Problem description: From the entries that follow, pick out all lines holding "grey".

Top of Data section

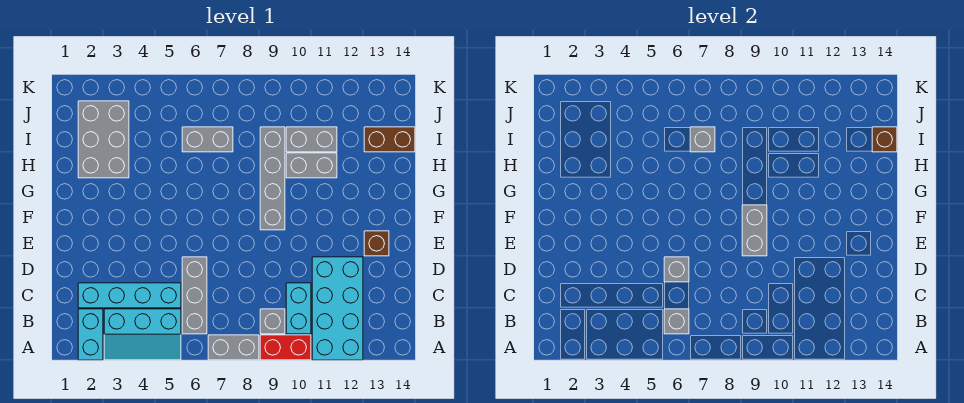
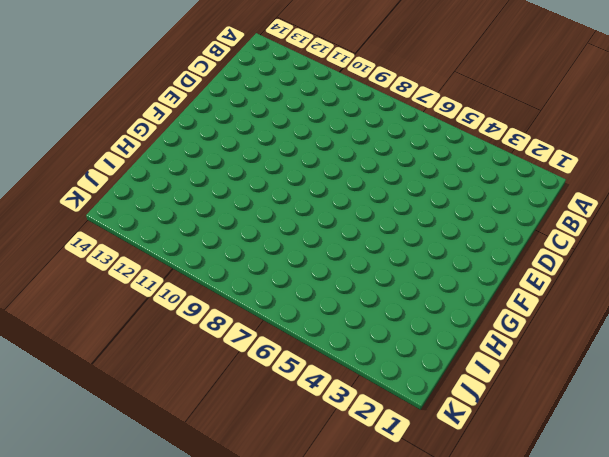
none -> cyan brick A2:B2 level 1
none -> cyan slope A3:B5 level 1 top B
none -> grey brick A7:A8 level 1

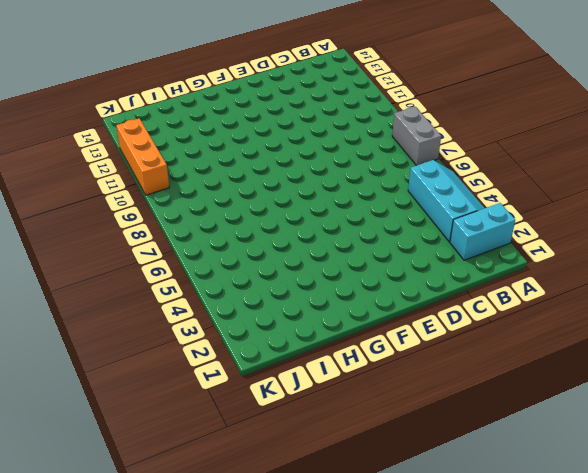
orange brick K10:K12 level 1 -> none
none -> red brick A9:A10 level 1
none -> cyan brick A11:D12 level 1
none -> grey brick B6:D6 level 1

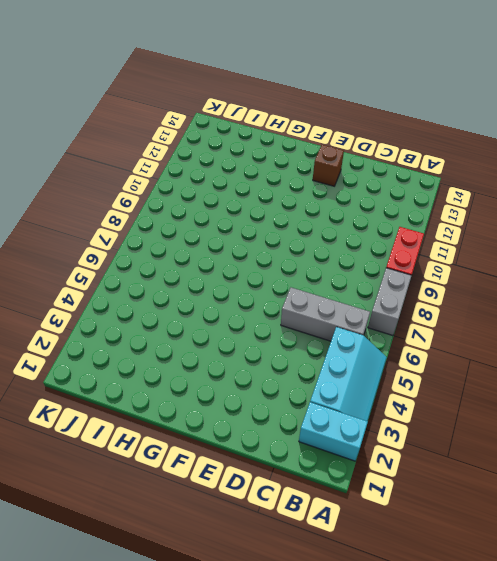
none -> cyan brick A11:D12 level 1
none -> grey brick B9 level 1
none -> cyan brick B10:C10 level 1

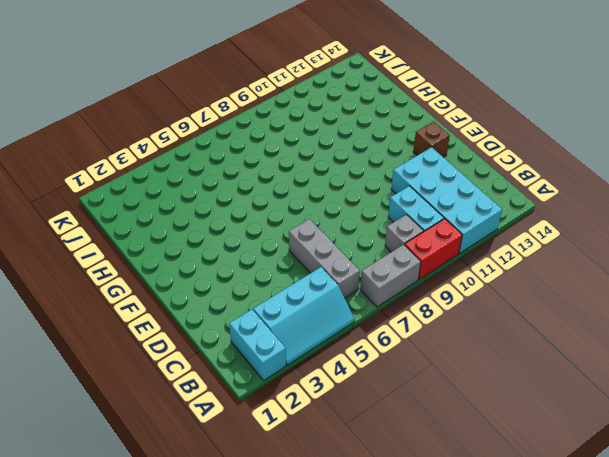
none -> cyan brick C2:C5 level 1
none -> grey brick F9:I9 level 1
none -> grey brick H2:J3 level 1

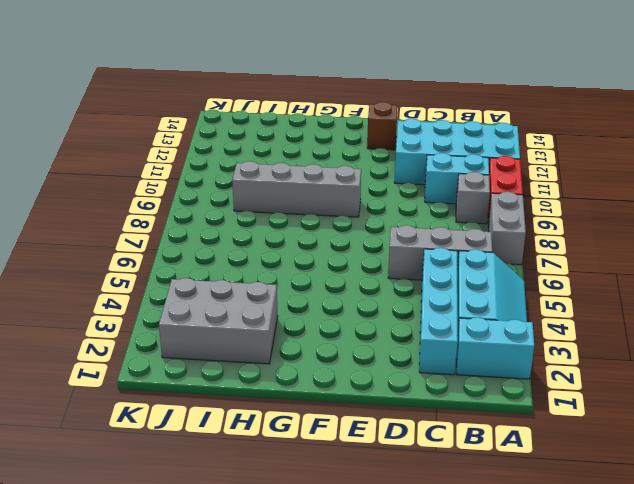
none -> grey brick H10:H11 level 1
none -> grey brick I6:I7 level 1
none -> grey brick I10:I11 level 1

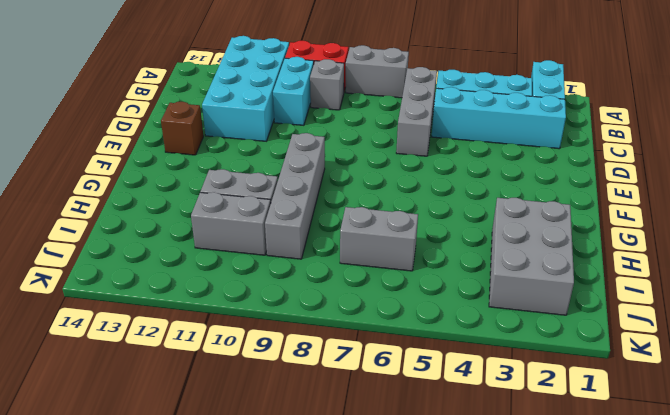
none -> brown brick I13:I14 level 1
none -> grey brick B6 level 2
none -> grey brick D6 level 2

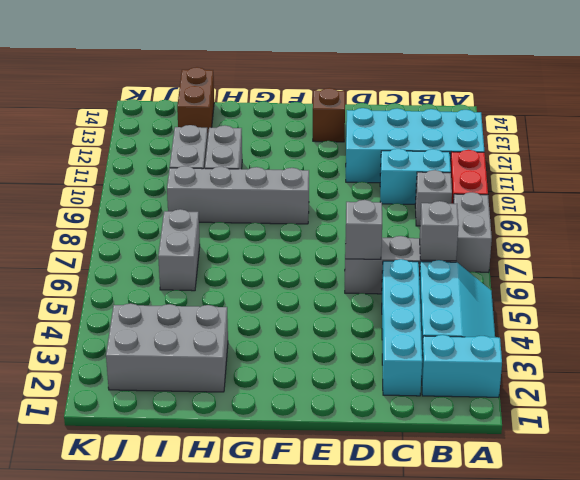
none -> grey brick E9:F9 level 2
none -> grey brick I7 level 2
none -> brown brick I14 level 2

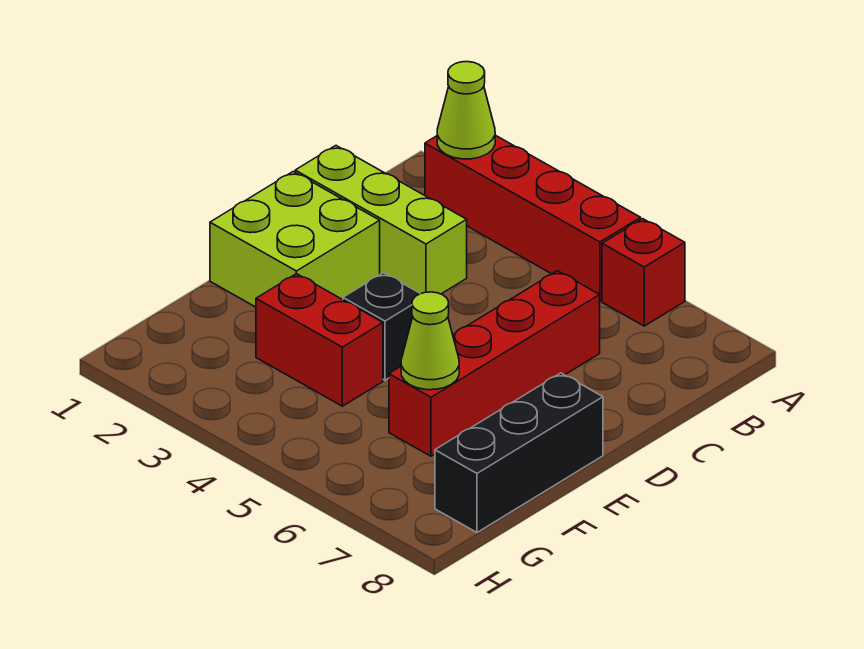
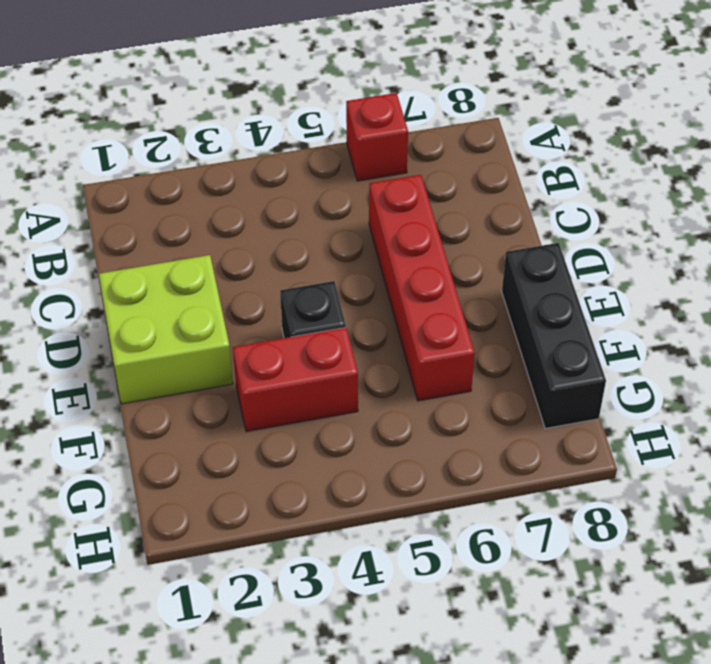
none -> red brick A2:A5 level 1
none -> lime brick C1:C3 level 1

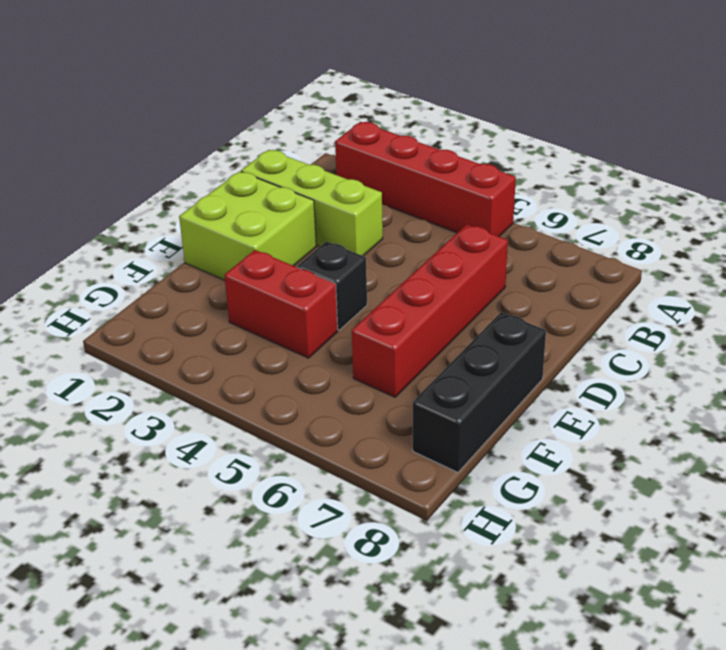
none -> red brick A6 level 1
none -> lime cone A2 level 2

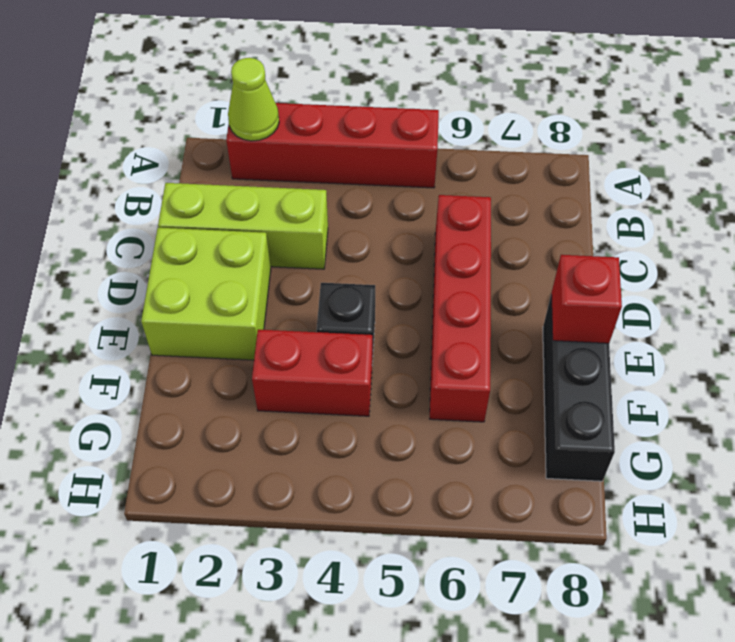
red brick E8 level 2 -> red brick A6 level 1
none -> lime cone F6 level 2

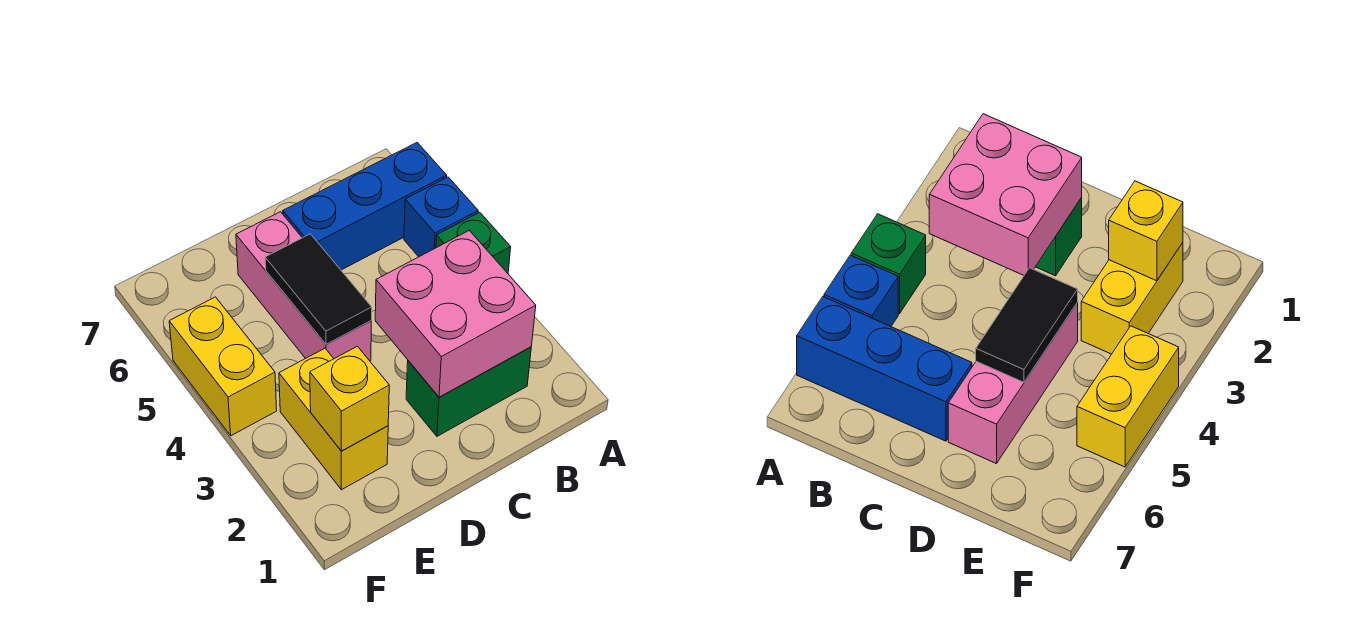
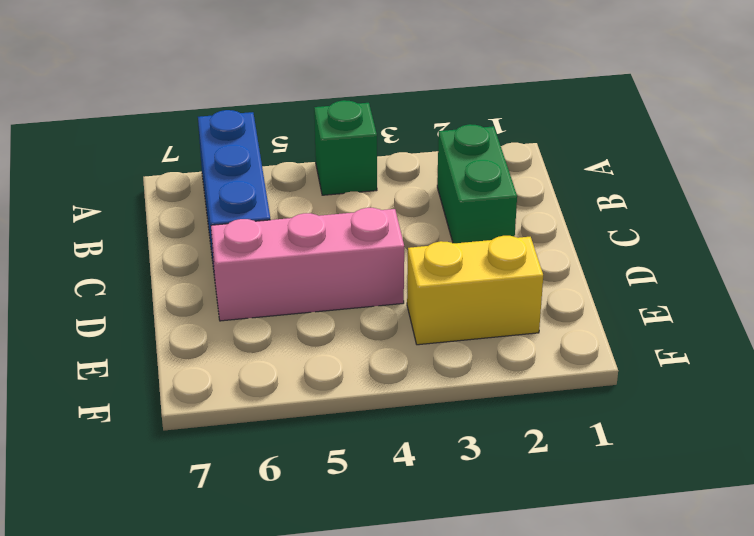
none -> blue brick A5 level 1
none -> yellow brick F4:F5 level 1

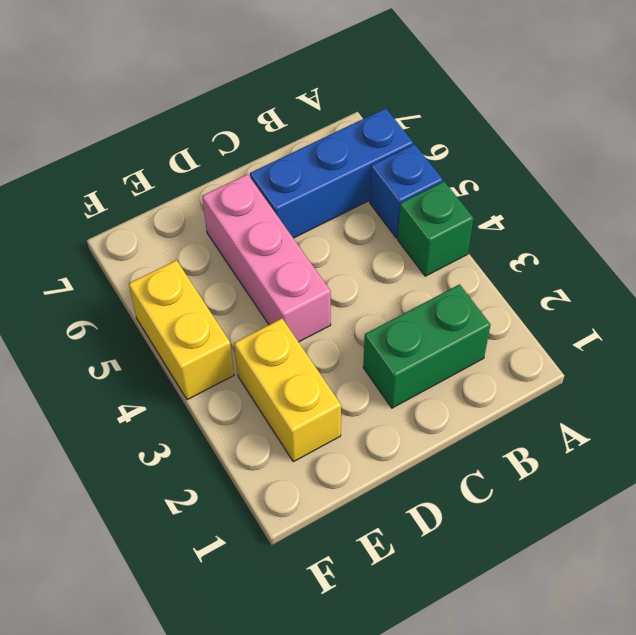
none -> pink brick B2:C3 level 2
none -> black tile D4:D5 level 2

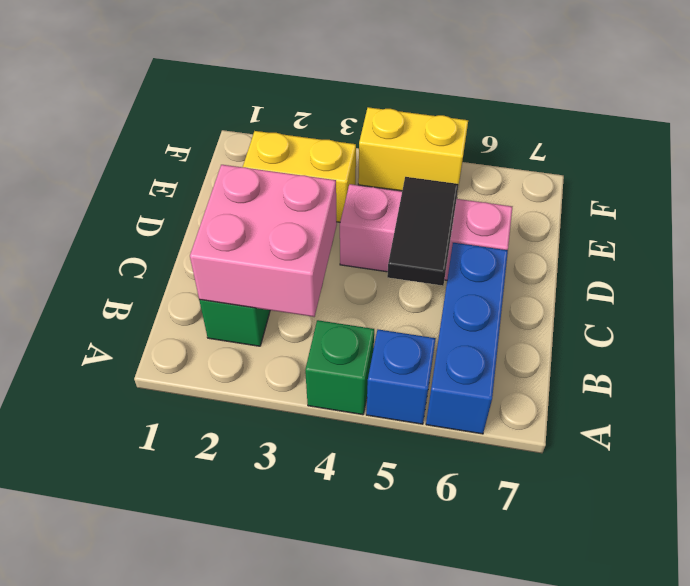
black tile C5:D5 level 2 -> black tile D4:D5 level 2
none -> yellow brick E2 level 2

Bottom of Data section

Reply to the exercise:
none -> grey brick A7:A8 level 1
none -> grey brick B6:D6 level 1
none -> grey brick B9 level 1
none -> grey brick F9:I9 level 1
none -> grey brick H2:J3 level 1
none -> grey brick H10:H11 level 1
none -> grey brick I6:I7 level 1
none -> grey brick I10:I11 level 1
none -> grey brick B6 level 2
none -> grey brick D6 level 2
none -> grey brick E9:F9 level 2
none -> grey brick I7 level 2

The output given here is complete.